##### Supplied material
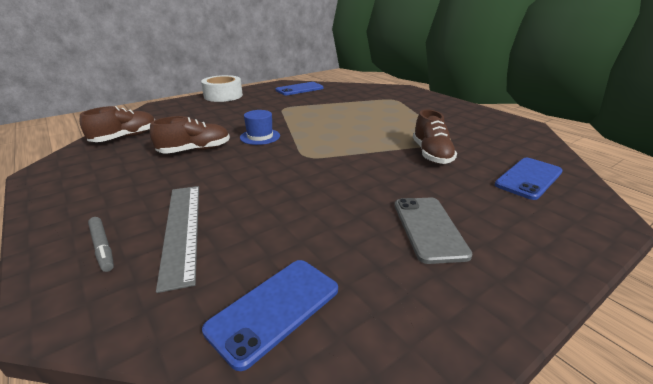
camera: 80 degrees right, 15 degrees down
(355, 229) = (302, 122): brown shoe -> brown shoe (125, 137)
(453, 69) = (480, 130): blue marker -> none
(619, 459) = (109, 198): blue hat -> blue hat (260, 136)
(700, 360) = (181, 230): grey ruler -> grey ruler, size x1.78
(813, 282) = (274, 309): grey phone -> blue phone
##########
> _Work to complete_
Pick every line of the data that includes the string "blue".

> _Expected answer_
(453, 69) = (480, 130): blue marker -> none
(619, 459) = (109, 198): blue hat -> blue hat (260, 136)
(813, 282) = (274, 309): grey phone -> blue phone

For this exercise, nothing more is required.